Revision tracking records
■ ■ ■
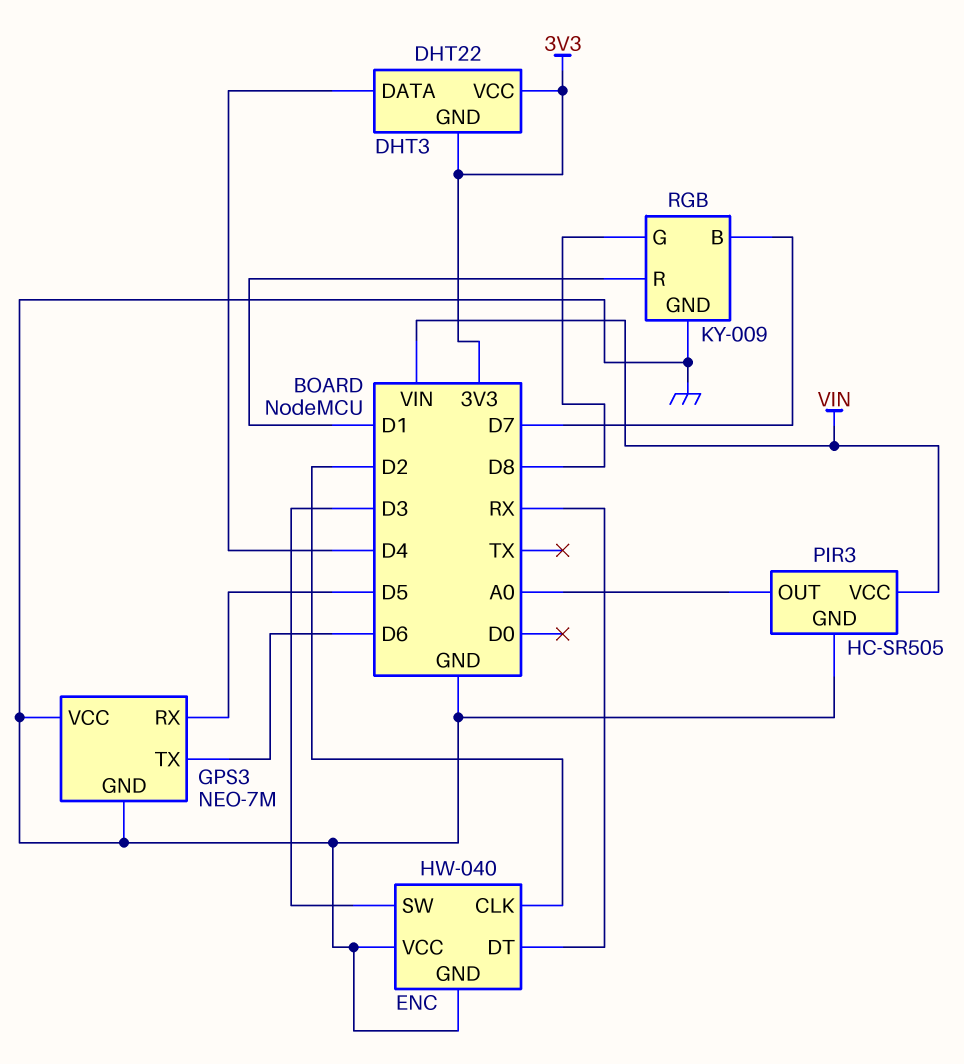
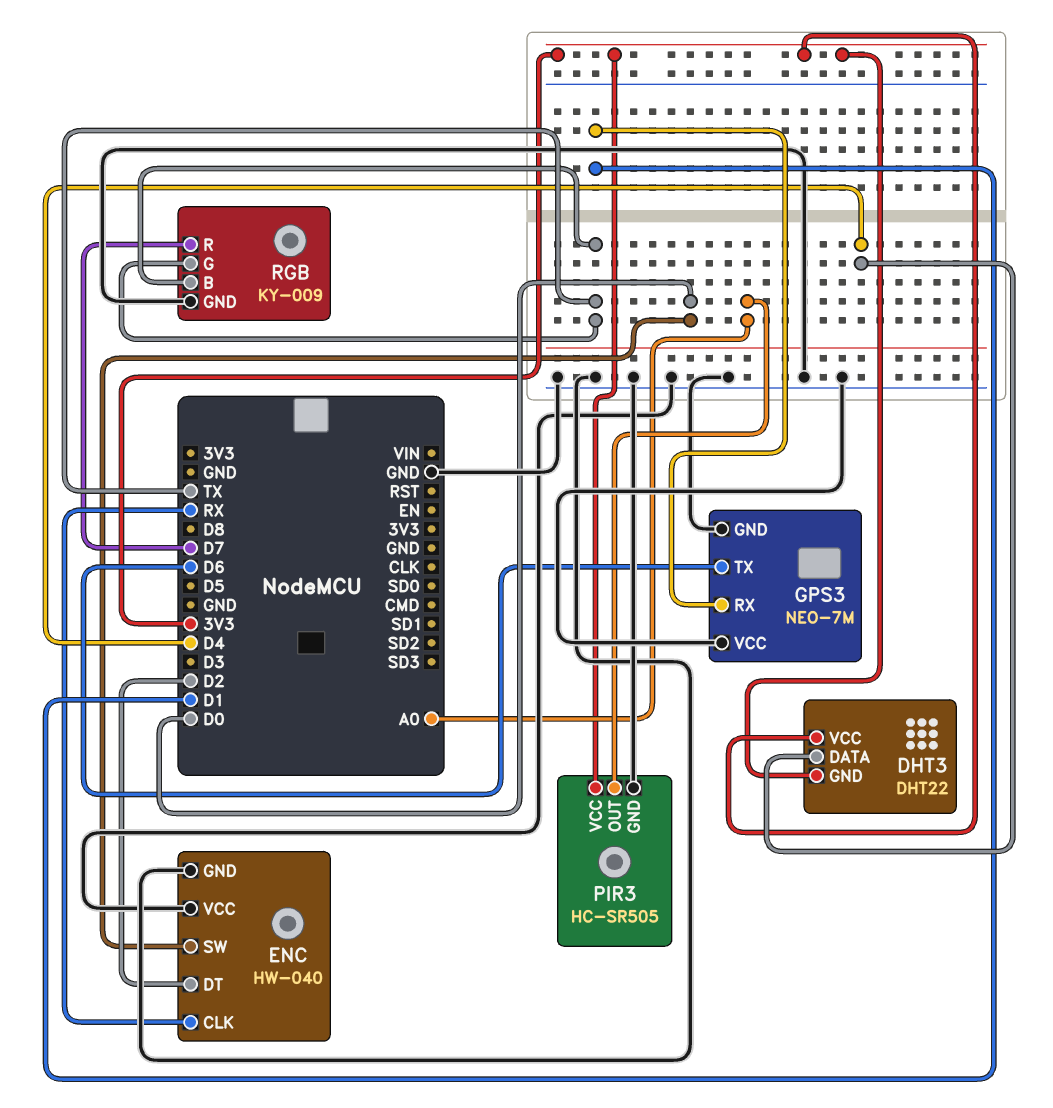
ENC pin CLK: D2 -> RX
ENC pin DT: RX -> D2
ENC pin SW: D3 -> D0
GPS3 pin RX: D5 -> D1
PIR3 pin VCC: VIN -> 3V3
RGB pin B: D7 -> TX
RGB pin G: D8 -> TX
RGB pin R: D1 -> D7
■ ■ ■
What is needed is every record above printed exactly, with no pictures.

### [Your response]
ENC pin CLK: D2 -> RX
ENC pin DT: RX -> D2
ENC pin SW: D3 -> D0
GPS3 pin RX: D5 -> D1
PIR3 pin VCC: VIN -> 3V3
RGB pin B: D7 -> TX
RGB pin G: D8 -> TX
RGB pin R: D1 -> D7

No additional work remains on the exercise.